■ **OBJECTIVE**:
Locate every line below that contains the string "numericTimeSignature" and copy each one. Case counts.
===== INPUT ROWS
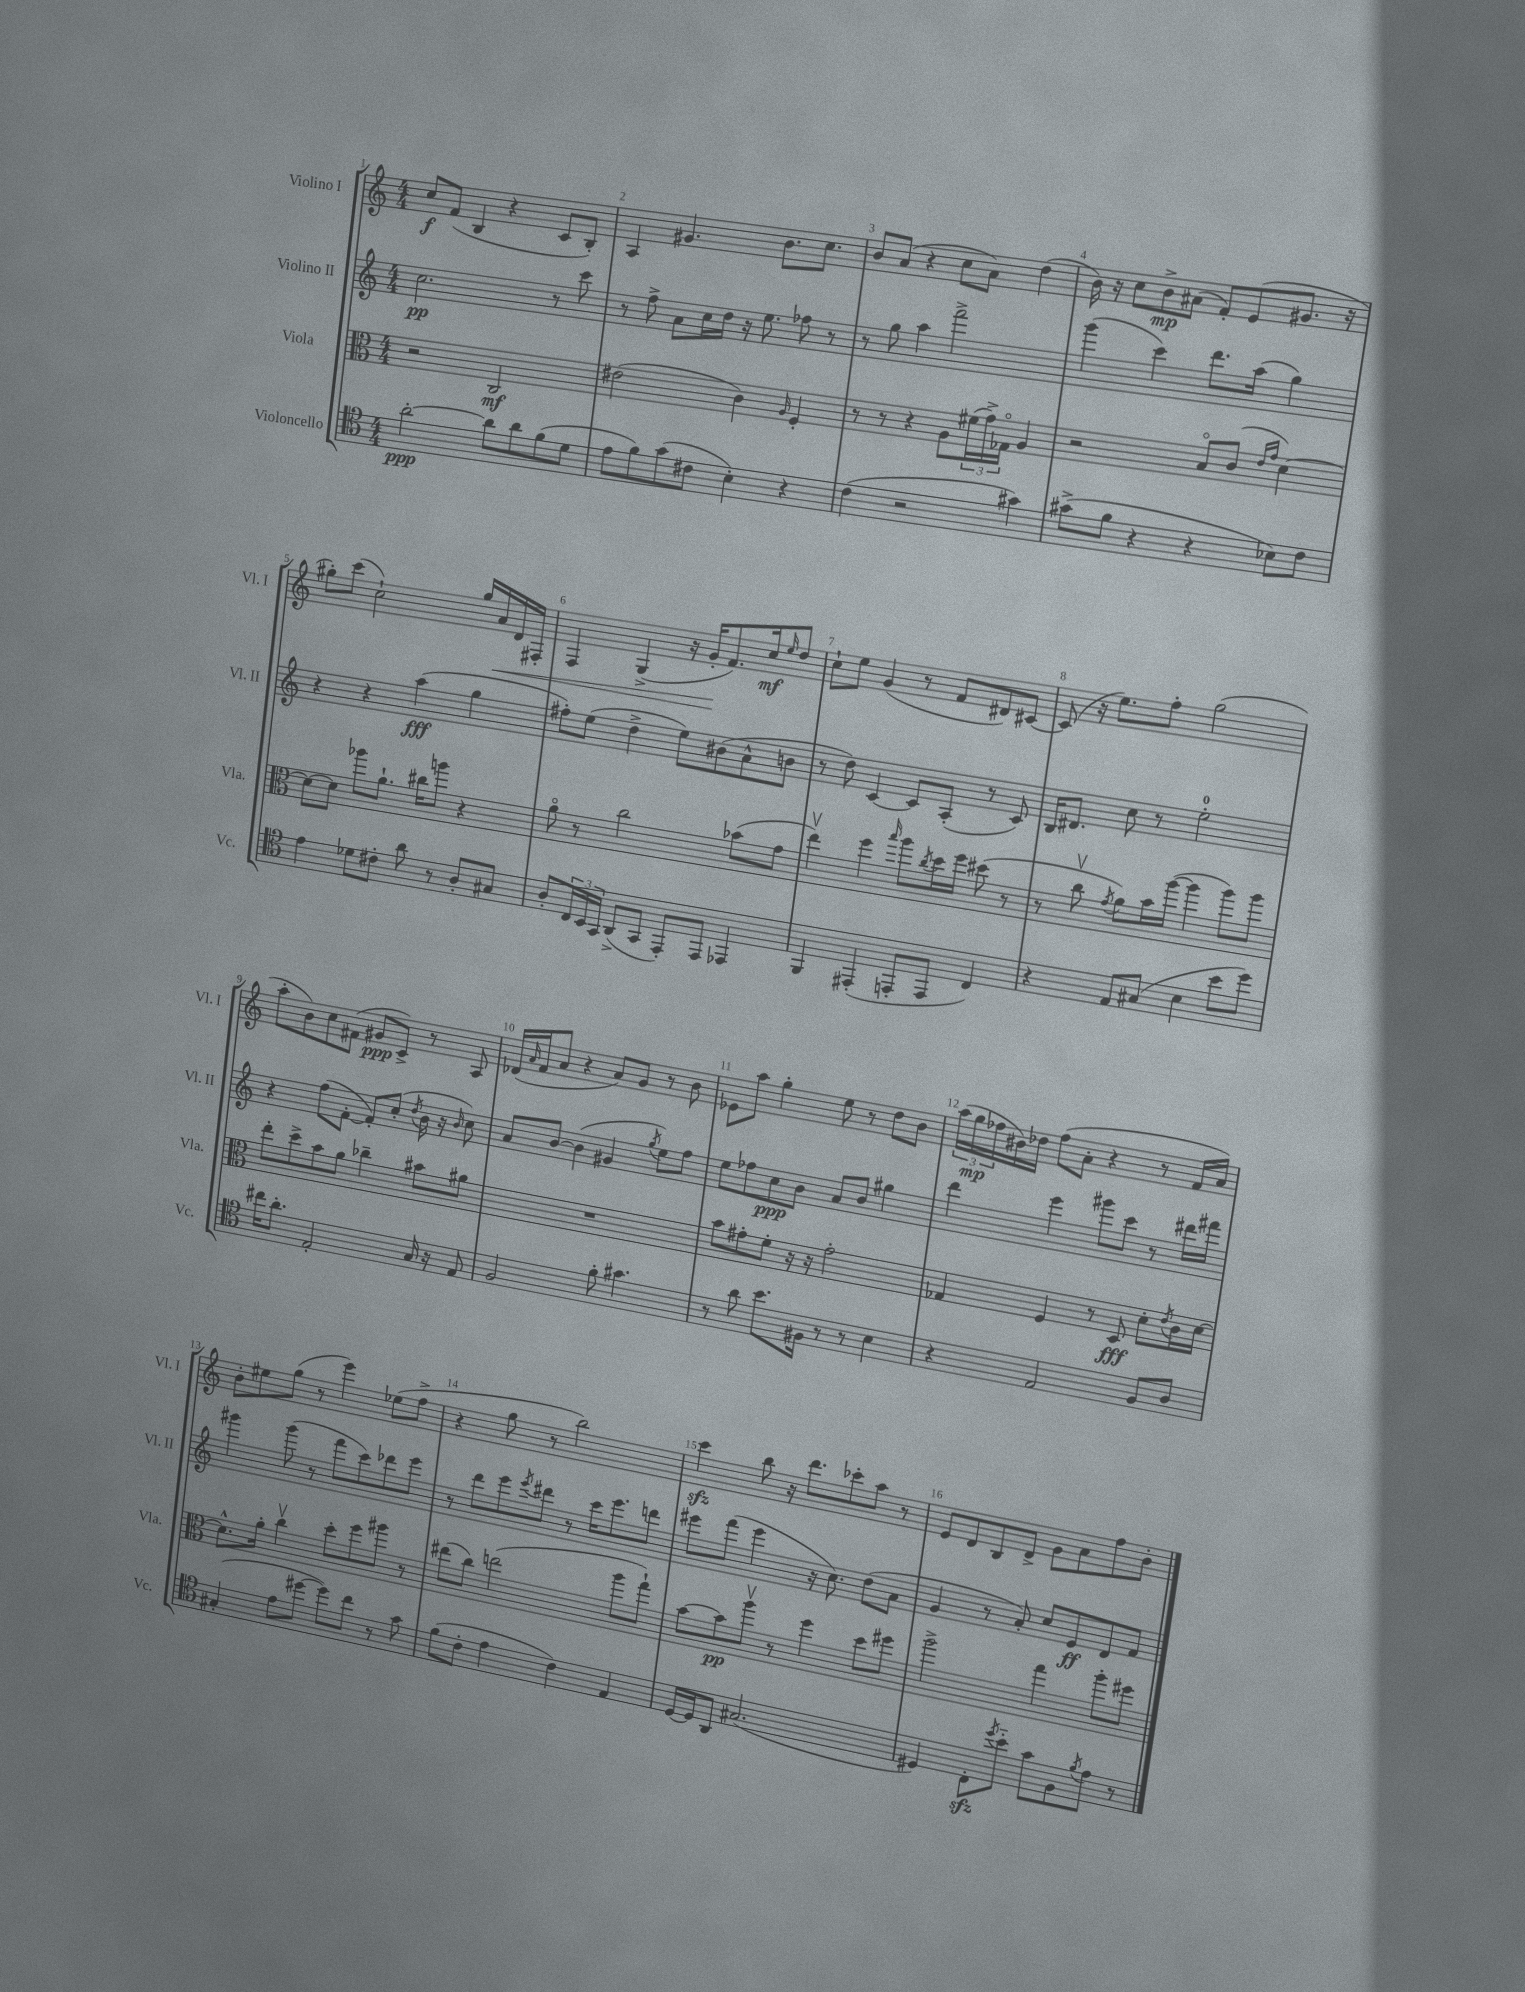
<<
\new StaffGroup <<
\new Staff = "s0" \with { instrumentName = "Violino I" shortInstrumentName = "Vl. I" } {
    \clef treble \key c \major \numericTimeSignature \time 4/4
    c''8\f f'8( b4 r4 c'8 b8-.) |
    a4 gis'4. b'8. c''8. |
    b'8 a'8( r4 c''8 a'8) d''4( |
    b'16) r16 c''8 b'8->\mp ais'8( f'8-.) e'8( gis'8. r16 |
    gis''8-.) c'''8( c''2-!) gis''16 a'16\< d'16 fis16-. |
    f4 g4->( r16 g'16-.\! f'8.) c''16\mf \grace { e''16 } d''8 |
    c''8-! e''8 g'4( r8 f'8 dis'8) cis'8~ |
    cis'8( r16 e''8.) f''8-. g''2( |
    a''8-. b'8) c''8 fis'8( gis'8\ppp c'8->) r8 a8 |
    des'16( \grace { a'16 } f'16 a'8 r4 a'8) g'8 r8 b'8 |
    ees'8 a''8 g''4-. e''8 r8 d''8 b'8 |
    \tuplet 3/2 { a''16( g''16\mp fes''16 } bis'16) des''16 fes''8( a'8-. r4 r8 f'16 a'16) |
    b'8-. eis''8 g''8( r8 e'''4) ees''8( f''8-> |
    r4 g''8 r8 b''2) |
    c'''4\sfz b''8 r16 d'''8. ces'''8-. a''8 r8 |
    e'8 d'8 b8 d'8-> g'8 a'8 f''8 b'8-. \bar "|." |
}
\new Staff = "s1" \with { instrumentName = "Violino II" shortInstrumentName = "Vl. II" } {
    \clef treble \key c \major \numericTimeSignature \time 4/4
    c''2.\pp r8 c'''8 |
    r8 f''8-> a'8 c''16 d''16 r16 e''8. fes''8 r8 |
    r8 g''8 a''4 f'''2-> |
    g'''4( c'''4) d'''8. a''16( g''4) |
    r4 r4 a''4\fff( g''4 |
    fis''8-.) e''8( d''4-> e''8) bis'8( a'8-^ b'8 |
    r8 d''8) c'4~ c'8 a8-.( r8 c'8) |
    b16 dis'8. c''8 r8 e''2-0-. |
    r4 f''8( f'8~-. f'8-.) c''8-.( \acciaccatura { d''8 } b'16 r16 \grace { b'16 } c''8) |
    a'8 b'8~ b'4( gis'4 \acciaccatura { g''8 } e''8) f''8 |
    e''8 fes''8 c''8\ppp b'8 a'8 b'8 gis''4 |
    d'''4 e'''4 gis'''8 c'''8 r8 dis'''16 fis'''16 |
    gis'''4 gis'''8( r8 f'''8 c'''8) des'''8 e'''8 |
    r8 d'''8 e'''8 \acciaccatura { e'''8 } dis'''8 r8 c'''16 e'''8. d'''8 |
    eis'''8 f'''8( eis'''4 r16 c''8.) d''8( a'8 |
    g'4 r8 a'8-.) c''8 e'8\ff d'8 f'8 \bar "|." |
}
\new Staff = "s2" \with { instrumentName = "Viola" shortInstrumentName = "Vla." } {
    \clef alto \key c \major \numericTimeSignature \time 4/4
    r2 c2\mf |
    eis'2( c'4) \grace { a16 } f4-. |
    r8 r8 r4 a8 \tuplet 3/2 { fis'16( g'16->) ges16\flageolet } a4 |
    r2 b8\flageolet c'8( \grace { e'16 g'16 } d'4~) |
    d'8~ d'8 aes''8 a'8.-! cis''16 a''8 r4 |
    a'8\flageolet r8 c''2 bes'8( g'8 |
    e''4\upbow) f''4 \grace { b''16 } a''8 \acciaccatura { c''8 } d''16 f''16 dis''8( r8 |
    r8 c''8\upbow \acciaccatura { g'8 } a'8) b'16 a''16~( a''4 a''8) a''8 |
    e''8-. d''8-> b'8 a'8 ces''4-- bis'8 ais'8 |
    R1 |
    b'8 gis'8-. f'8-. r16 r16 gis'2-. |
    ges4 f4 r8 d8\fff d'8-. \acciaccatura { e'8 } c'16 d'16~ |
    d'8.-^ a'16-. c''4\upbow d''8-. f''8 ais''8 r8 |
    eis''8( c''8) e''2( a''8 g''8-!) |
    b'8~ b'8\pp a''8\upbow r8 f''4 d''8 fis''8 |
    a''2-> g''4 a''8-. fis''8 \bar "|." |
}
\new Staff = "s3" \with { instrumentName = "Violoncello" shortInstrumentName = "Vc." } {
    \clef tenor \key c \major \numericTimeSignature \time 4/4
    a'2~-.\ppp a'8 a'8 f'8( d'8 |
    e'8 f'8) g'8( cis'8 b4-.) r4 |
    c'4( r2 gis'4) |
    gis'8->( f'8 r4 r4 bes8) c'8 |
    e'4 des'8 cis'8-. a'8 r8 a8-. gis8 |
    a8-. \tuplet 3/2 { c16 b,16 g,16 } a,8->( g,8 e,8-.) e,8 ees,4 |
    f,4 eis,4-.( e,8-. e,8 c4) |
    r4 e8 gis8( b4 b'8 d''8) |
    cis''16 a'8.-. e2-. g16 r16 e8 |
    f2 f'8-. gis'4. |
    r8 a'8 b'8. fis16 r8 r8 b4 |
    r4 e2 f8 a8 |
    gis4-.( e'8 dis''8~ dis''8) c''8 r8 g'8 |
    f'8( c'8-. e'4 c'4) e4 |
    d16~ d16 a,8 gis2.( |
    dis4) c8-.\sfz \acciaccatura { d''8 } b'8-_ g'8 f8 \acciaccatura { f'8 } e'8 r8 \bar "|." |
}
>>
>>
\layout { \context { \Score \override BarNumber.break-visibility = ##(#f #t #t) barNumberVisibility = #all-bar-numbers-visible } }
==========
■ **RESULT FOR THIS TASK**:
    \clef treble \key c \major \numericTimeSignature \time 4/4
    \clef treble \key c \major \numericTimeSignature \time 4/4
    \clef alto \key c \major \numericTimeSignature \time 4/4
    \clef tenor \key c \major \numericTimeSignature \time 4/4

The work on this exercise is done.